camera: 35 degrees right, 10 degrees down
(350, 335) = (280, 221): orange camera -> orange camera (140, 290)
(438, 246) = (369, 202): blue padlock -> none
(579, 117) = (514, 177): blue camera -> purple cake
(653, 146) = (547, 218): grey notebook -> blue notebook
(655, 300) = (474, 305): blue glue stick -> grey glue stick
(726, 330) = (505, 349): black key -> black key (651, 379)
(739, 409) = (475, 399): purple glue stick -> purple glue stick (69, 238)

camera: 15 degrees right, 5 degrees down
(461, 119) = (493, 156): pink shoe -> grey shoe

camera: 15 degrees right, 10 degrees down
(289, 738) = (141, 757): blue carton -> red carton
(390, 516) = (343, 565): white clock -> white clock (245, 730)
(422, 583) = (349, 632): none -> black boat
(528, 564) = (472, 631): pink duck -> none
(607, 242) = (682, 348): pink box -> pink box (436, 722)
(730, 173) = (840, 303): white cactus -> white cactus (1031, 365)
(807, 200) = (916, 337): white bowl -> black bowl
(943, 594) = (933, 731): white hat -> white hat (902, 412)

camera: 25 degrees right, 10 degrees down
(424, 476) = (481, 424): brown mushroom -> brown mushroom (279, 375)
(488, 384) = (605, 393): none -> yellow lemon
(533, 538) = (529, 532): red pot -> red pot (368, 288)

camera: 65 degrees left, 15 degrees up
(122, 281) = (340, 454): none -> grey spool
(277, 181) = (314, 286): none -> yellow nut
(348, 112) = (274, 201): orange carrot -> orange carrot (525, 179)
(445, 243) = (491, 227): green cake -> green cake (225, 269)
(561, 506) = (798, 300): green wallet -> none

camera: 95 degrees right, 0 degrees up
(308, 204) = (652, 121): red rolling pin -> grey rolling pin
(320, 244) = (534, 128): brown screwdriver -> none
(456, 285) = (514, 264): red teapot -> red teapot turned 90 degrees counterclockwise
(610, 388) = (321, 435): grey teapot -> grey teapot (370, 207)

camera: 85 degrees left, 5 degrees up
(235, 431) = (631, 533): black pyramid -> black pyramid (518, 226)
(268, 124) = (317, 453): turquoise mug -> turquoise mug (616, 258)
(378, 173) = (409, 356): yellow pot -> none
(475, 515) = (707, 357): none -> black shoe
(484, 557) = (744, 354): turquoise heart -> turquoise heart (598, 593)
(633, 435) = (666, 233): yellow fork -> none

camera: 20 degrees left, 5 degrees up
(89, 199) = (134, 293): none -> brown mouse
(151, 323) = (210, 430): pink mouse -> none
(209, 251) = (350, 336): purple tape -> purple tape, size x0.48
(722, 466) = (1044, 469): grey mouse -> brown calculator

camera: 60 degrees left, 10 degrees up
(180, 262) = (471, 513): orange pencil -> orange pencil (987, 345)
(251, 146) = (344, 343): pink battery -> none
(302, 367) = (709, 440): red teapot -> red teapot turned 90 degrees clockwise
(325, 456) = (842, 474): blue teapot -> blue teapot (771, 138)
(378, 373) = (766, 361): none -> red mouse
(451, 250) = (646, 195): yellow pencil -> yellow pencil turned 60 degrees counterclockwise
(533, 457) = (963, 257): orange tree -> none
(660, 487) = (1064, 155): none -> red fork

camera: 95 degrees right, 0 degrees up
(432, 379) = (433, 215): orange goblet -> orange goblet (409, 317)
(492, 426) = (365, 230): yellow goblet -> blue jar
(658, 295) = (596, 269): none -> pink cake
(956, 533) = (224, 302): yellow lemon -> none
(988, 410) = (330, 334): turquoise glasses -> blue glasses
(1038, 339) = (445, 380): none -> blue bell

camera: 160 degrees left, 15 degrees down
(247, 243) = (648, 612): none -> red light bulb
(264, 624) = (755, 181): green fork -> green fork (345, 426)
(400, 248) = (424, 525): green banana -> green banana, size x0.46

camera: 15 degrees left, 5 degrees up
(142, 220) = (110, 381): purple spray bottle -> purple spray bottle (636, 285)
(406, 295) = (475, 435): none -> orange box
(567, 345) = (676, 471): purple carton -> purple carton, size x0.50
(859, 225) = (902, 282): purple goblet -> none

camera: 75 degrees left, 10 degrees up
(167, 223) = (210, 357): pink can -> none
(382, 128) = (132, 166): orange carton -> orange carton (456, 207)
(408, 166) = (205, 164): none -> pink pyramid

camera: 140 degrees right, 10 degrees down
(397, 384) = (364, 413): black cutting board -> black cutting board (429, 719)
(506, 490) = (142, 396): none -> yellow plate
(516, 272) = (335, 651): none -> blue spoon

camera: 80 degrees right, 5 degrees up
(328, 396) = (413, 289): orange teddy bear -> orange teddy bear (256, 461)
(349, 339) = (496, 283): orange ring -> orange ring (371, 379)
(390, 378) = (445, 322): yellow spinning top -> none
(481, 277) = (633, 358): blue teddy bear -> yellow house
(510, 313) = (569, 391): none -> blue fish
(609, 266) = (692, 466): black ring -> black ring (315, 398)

========

Both end lines included, restate word for word the lines above from the line with "camera: 25 degrees right, 10 degrees down" to the line with "(475, 515) = (707, 357): none -> black shoe", and nothing else.

camera: 25 degrees right, 10 degrees down
(424, 476) = (481, 424): brown mushroom -> brown mushroom (279, 375)
(488, 384) = (605, 393): none -> yellow lemon
(533, 538) = (529, 532): red pot -> red pot (368, 288)

camera: 65 degrees left, 15 degrees up
(122, 281) = (340, 454): none -> grey spool
(277, 181) = (314, 286): none -> yellow nut
(348, 112) = (274, 201): orange carrot -> orange carrot (525, 179)
(445, 243) = (491, 227): green cake -> green cake (225, 269)
(561, 506) = (798, 300): green wallet -> none

camera: 95 degrees right, 0 degrees up
(308, 204) = (652, 121): red rolling pin -> grey rolling pin
(320, 244) = (534, 128): brown screwdriver -> none
(456, 285) = (514, 264): red teapot -> red teapot turned 90 degrees counterclockwise
(610, 388) = (321, 435): grey teapot -> grey teapot (370, 207)

camera: 85 degrees left, 5 degrees up
(235, 431) = (631, 533): black pyramid -> black pyramid (518, 226)
(268, 124) = (317, 453): turquoise mug -> turquoise mug (616, 258)
(378, 173) = (409, 356): yellow pot -> none
(475, 515) = (707, 357): none -> black shoe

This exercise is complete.